- **WORK TO BE COMPLETED**: Extract from the data below the lines from the one containing "This is a 0.2" through the one containing "road 5 (residential): [(433,194),(435,69)]", both included, and repeat them character for character.

- **RAW DATA**:
━━━━━━━━━━━━━━━━━━━━

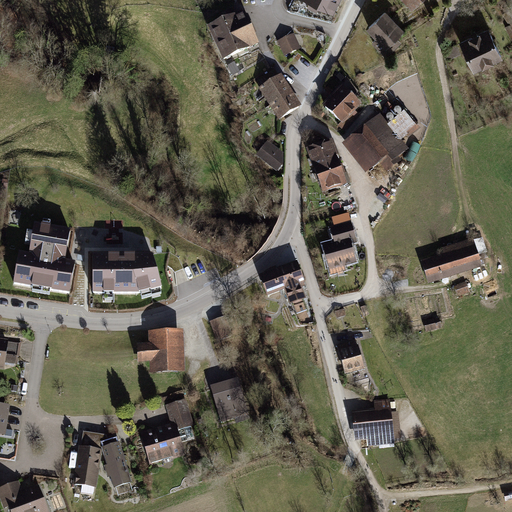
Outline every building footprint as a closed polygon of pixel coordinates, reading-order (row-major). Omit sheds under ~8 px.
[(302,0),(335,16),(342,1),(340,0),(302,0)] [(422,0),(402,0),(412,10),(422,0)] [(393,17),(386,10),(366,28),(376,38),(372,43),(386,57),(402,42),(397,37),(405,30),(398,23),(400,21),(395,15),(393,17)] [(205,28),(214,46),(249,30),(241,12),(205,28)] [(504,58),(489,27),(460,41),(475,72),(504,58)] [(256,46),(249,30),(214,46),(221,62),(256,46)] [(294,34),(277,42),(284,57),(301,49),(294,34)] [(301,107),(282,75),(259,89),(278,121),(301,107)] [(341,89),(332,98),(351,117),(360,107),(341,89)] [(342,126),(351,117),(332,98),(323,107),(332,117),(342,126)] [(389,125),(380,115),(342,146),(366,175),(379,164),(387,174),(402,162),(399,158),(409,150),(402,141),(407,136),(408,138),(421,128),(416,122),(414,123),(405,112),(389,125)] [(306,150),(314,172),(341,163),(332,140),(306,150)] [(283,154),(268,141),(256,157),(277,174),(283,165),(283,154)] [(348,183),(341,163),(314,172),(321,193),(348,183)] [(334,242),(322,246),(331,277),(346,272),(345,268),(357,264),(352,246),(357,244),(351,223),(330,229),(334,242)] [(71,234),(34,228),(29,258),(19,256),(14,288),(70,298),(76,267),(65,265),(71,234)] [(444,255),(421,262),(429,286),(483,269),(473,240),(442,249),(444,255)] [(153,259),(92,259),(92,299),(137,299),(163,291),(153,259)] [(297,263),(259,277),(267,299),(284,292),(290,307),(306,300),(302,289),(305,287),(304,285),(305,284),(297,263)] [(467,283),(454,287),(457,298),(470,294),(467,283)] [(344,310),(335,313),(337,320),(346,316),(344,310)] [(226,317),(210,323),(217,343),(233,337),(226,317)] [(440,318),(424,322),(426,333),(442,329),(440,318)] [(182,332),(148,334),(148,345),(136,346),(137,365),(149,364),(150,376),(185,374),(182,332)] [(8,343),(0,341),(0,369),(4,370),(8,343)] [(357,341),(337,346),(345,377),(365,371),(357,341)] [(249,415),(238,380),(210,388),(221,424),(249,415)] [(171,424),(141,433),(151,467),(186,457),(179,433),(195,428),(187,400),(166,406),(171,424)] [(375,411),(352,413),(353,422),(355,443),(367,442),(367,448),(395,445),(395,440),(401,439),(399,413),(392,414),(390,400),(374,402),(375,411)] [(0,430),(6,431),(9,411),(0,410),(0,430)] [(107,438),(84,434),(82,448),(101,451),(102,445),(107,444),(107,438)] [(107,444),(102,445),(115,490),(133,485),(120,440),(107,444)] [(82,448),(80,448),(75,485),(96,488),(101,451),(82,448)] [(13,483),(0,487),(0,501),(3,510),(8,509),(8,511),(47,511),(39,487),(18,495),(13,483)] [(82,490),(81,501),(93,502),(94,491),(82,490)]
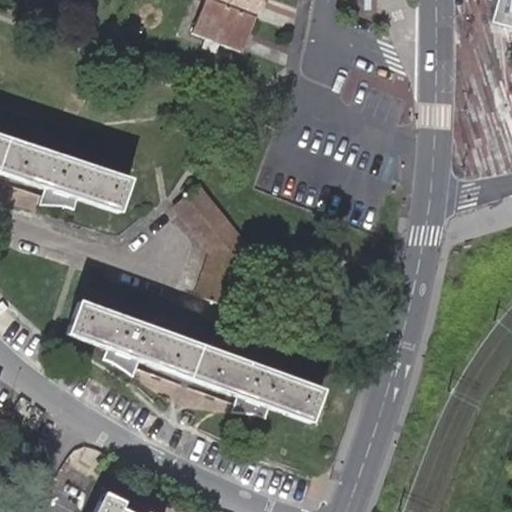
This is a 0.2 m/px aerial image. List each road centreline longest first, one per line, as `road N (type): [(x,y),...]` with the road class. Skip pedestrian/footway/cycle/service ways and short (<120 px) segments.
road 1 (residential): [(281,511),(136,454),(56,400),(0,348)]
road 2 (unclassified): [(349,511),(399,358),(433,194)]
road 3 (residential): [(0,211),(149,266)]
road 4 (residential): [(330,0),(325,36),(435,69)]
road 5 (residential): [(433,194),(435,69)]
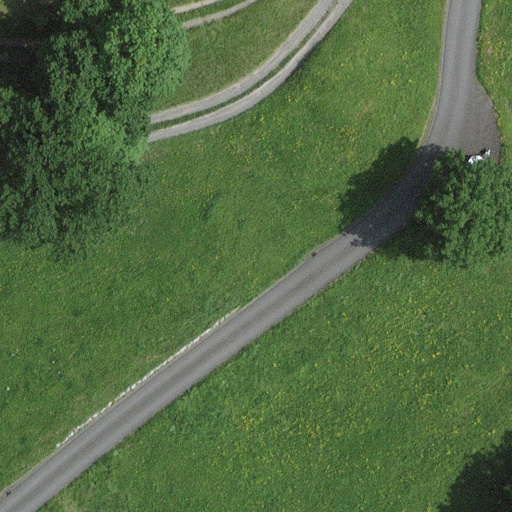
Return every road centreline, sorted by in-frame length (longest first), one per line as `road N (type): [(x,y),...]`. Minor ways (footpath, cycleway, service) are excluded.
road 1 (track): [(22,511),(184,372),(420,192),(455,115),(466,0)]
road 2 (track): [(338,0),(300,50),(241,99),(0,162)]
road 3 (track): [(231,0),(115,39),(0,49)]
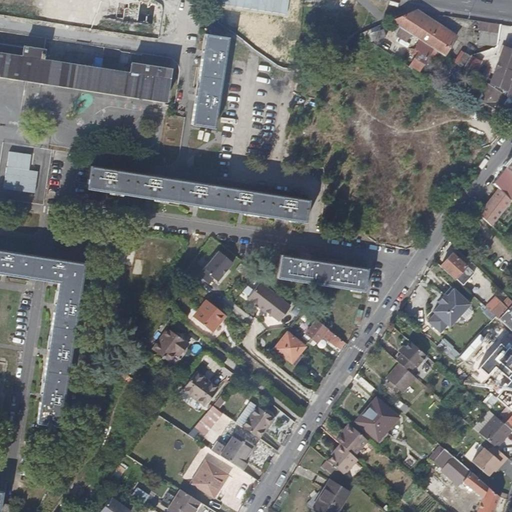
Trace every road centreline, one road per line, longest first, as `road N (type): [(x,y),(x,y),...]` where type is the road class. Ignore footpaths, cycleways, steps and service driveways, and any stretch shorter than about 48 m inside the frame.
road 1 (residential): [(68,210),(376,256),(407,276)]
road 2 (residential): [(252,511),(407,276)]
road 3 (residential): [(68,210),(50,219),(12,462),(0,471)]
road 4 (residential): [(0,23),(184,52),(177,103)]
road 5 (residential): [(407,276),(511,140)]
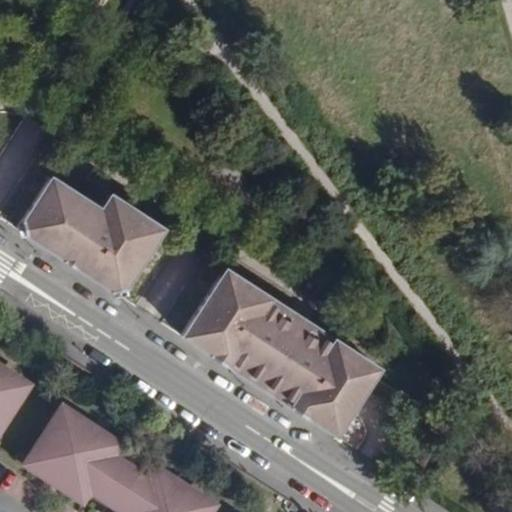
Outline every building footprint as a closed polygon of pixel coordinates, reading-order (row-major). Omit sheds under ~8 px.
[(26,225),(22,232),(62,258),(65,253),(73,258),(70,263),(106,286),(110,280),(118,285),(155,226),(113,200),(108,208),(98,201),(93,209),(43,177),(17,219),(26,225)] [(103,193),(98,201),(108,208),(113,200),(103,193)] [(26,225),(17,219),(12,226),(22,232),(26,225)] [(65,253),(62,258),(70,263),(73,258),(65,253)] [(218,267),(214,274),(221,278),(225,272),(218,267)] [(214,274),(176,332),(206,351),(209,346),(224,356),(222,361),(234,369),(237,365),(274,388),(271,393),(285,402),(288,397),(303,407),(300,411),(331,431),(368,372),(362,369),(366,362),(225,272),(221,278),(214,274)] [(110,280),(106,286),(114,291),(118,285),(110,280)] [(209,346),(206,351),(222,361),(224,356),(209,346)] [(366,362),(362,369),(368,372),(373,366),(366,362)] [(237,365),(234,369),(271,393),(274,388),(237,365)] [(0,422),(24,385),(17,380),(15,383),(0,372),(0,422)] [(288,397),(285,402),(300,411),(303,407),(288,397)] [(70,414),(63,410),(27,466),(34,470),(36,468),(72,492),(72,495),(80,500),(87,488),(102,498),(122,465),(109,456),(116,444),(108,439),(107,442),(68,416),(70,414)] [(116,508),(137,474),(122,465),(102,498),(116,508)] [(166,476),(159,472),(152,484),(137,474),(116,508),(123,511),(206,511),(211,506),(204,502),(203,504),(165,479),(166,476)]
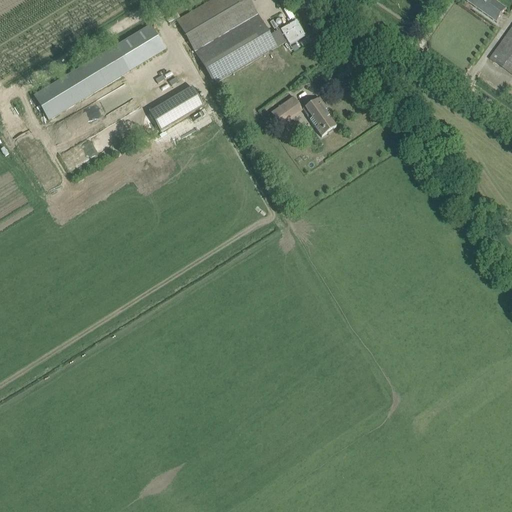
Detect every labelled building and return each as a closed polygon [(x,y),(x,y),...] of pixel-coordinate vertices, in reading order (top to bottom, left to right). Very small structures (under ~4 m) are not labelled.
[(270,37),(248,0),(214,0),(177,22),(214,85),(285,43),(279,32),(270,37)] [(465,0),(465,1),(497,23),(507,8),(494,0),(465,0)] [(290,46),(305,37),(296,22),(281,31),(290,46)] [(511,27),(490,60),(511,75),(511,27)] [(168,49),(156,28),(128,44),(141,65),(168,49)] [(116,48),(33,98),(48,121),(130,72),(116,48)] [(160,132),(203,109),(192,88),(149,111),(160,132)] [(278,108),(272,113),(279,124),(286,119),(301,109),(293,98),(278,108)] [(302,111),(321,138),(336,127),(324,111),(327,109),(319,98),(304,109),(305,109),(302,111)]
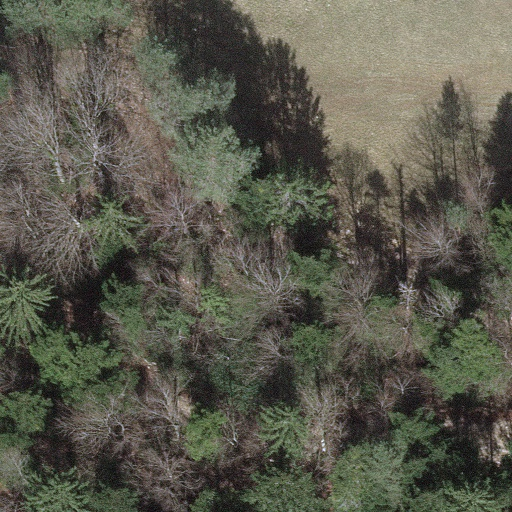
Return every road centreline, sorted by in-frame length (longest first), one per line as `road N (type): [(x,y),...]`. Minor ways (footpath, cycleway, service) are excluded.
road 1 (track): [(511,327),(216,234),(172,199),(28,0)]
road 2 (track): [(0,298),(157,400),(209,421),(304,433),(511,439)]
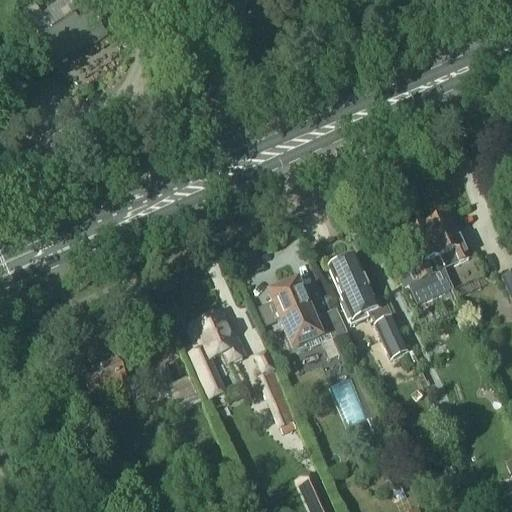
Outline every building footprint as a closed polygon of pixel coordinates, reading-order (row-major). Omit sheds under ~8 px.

━━━━━━━━━━━━━━━━━━━━

- **OUTPUT FOR THIS EXERCISE**:
This is a 0.2 m/px aerial image. List each road centreline longest first, one per line, as `road N (type): [(x,y),...]` with the road class. Skip pedestrian/footway/cycle/service ways and short (<120 px) segments.
road 1 (residential): [(281,511),(136,454),(56,400),(0,348)]
road 2 (unclassified): [(349,511),(399,358),(433,194)]
road 3 (residential): [(0,211),(149,266)]
road 4 (residential): [(330,0),(325,36),(435,69)]
road 5 (residential): [(433,194),(435,69)]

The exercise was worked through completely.